— EXERCISE BRIEF —
Transcribe only part of the material below: the lines from the one containing "yellow cutting board: 0 -> 2" through the one containing "grey pawn: 0 -> 3", inclusive, exactly as written.

— SOURCE MATERIAL —
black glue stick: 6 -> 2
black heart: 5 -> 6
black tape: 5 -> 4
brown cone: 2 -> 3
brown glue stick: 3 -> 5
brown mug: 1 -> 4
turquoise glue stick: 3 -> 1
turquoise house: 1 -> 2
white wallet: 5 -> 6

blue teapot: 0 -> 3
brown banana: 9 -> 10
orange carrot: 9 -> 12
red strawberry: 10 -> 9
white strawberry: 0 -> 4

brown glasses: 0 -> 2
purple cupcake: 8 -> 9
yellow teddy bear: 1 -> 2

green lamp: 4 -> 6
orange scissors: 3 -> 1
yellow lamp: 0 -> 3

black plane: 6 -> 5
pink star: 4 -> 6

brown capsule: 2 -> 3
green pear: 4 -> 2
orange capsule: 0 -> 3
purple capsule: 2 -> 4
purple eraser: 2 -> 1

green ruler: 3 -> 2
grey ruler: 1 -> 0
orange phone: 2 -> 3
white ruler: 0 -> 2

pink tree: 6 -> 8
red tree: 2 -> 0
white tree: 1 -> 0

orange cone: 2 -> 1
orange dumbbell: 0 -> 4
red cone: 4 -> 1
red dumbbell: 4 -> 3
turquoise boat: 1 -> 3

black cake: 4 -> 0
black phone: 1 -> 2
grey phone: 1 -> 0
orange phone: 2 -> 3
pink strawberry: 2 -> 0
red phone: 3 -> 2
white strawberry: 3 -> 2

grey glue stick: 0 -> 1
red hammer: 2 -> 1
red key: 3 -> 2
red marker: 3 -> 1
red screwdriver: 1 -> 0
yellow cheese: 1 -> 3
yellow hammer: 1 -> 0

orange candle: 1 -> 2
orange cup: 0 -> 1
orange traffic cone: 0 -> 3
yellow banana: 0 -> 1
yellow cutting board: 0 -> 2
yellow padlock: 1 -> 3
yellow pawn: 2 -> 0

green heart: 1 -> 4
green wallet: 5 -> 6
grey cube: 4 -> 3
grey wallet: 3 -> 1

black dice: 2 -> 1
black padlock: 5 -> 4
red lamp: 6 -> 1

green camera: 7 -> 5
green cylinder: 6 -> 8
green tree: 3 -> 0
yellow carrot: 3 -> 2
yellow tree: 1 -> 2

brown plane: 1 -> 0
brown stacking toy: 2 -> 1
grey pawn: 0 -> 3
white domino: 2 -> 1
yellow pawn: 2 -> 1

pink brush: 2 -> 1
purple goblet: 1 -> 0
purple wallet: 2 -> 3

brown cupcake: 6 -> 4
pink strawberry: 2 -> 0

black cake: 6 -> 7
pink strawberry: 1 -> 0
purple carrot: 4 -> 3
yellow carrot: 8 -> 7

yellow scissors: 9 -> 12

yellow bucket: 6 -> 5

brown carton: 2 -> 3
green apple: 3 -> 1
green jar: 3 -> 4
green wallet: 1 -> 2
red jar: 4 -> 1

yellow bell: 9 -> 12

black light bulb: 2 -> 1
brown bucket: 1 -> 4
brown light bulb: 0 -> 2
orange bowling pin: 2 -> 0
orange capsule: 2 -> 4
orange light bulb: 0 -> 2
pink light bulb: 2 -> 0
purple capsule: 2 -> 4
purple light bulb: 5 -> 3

— RESPONSE AREA —
yellow cutting board: 0 -> 2
yellow padlock: 1 -> 3
yellow pawn: 2 -> 0

green heart: 1 -> 4
green wallet: 5 -> 6
grey cube: 4 -> 3
grey wallet: 3 -> 1

black dice: 2 -> 1
black padlock: 5 -> 4
red lamp: 6 -> 1

green camera: 7 -> 5
green cylinder: 6 -> 8
green tree: 3 -> 0
yellow carrot: 3 -> 2
yellow tree: 1 -> 2

brown plane: 1 -> 0
brown stacking toy: 2 -> 1
grey pawn: 0 -> 3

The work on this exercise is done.